Job = Leave out the pictures and print precisely the lines from the line with "(329, 297) = (315, 286): purple" to the final line of the entries, both ends included.

--- Data to use Enclosed Below ---

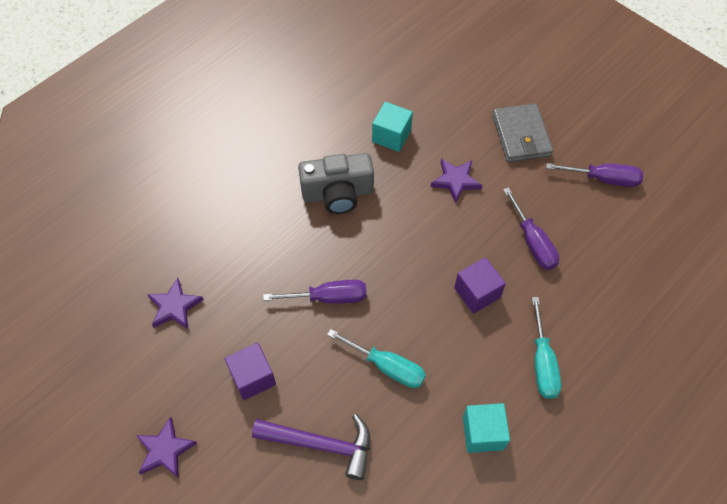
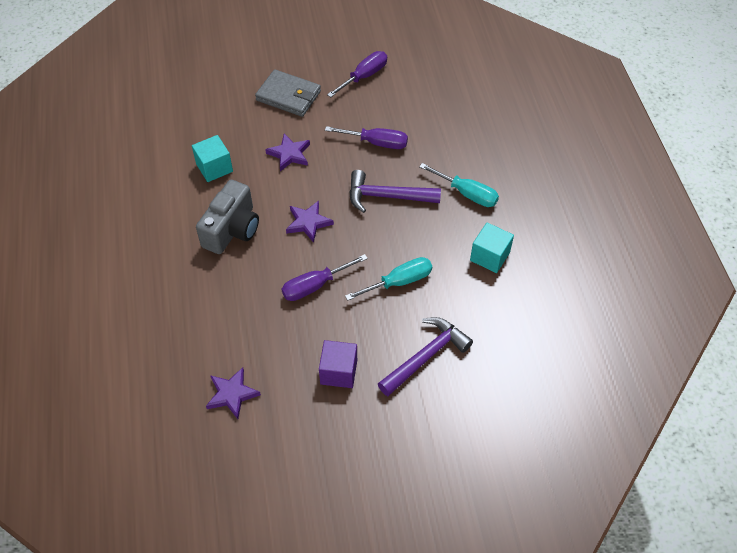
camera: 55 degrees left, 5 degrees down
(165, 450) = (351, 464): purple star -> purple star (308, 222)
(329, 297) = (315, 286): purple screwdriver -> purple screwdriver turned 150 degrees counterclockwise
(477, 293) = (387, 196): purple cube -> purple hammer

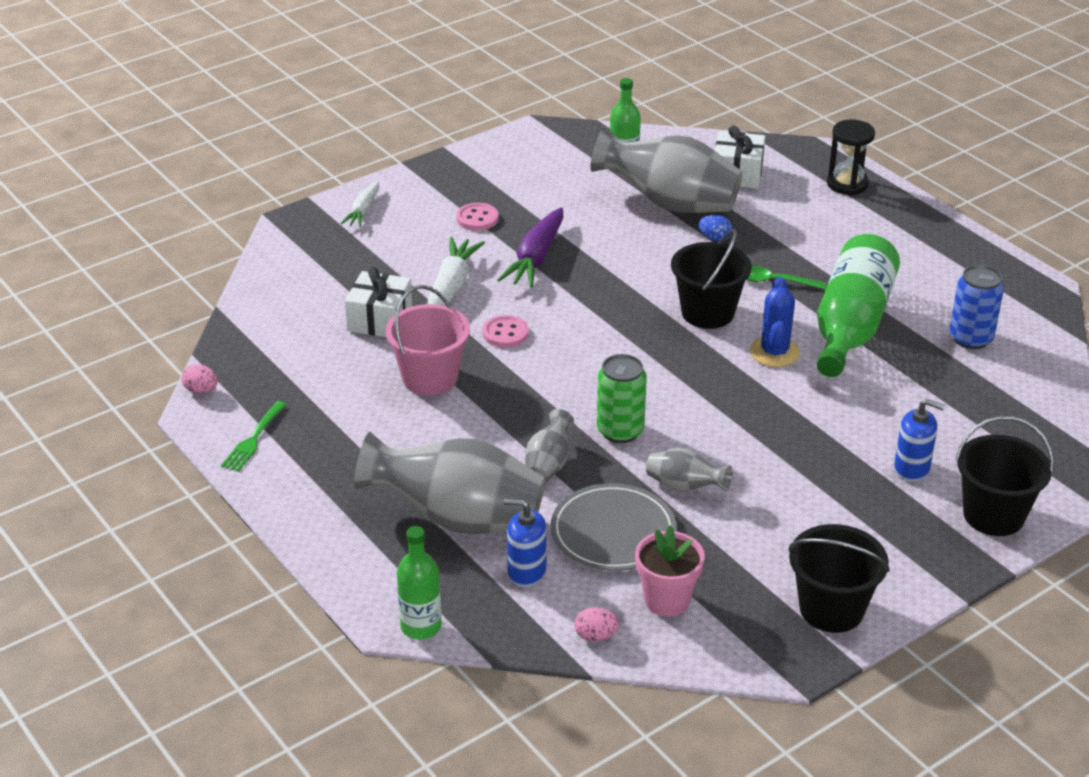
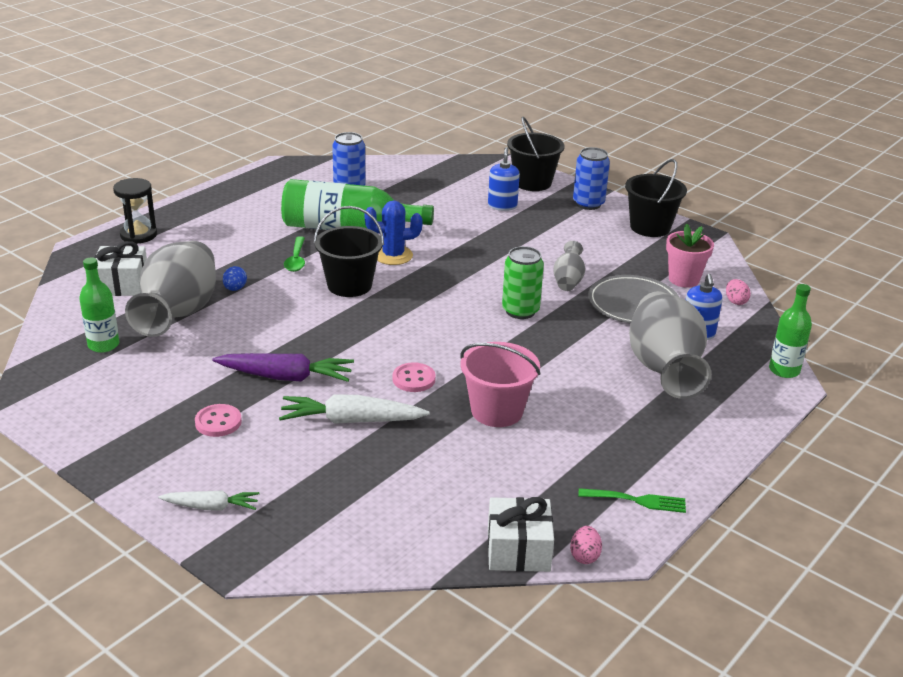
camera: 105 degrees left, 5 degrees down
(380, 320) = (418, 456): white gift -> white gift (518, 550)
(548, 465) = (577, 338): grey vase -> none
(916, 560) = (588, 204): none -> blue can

--- End of Enclosed Data to use ---

Answer space =
(329, 297) = (315, 286): purple screwdriver -> purple screwdriver turned 150 degrees counterclockwise
(477, 293) = (387, 196): purple cube -> purple hammer

camera: 105 degrees left, 5 degrees down
(380, 320) = (418, 456): white gift -> white gift (518, 550)
(548, 465) = (577, 338): grey vase -> none
(916, 560) = (588, 204): none -> blue can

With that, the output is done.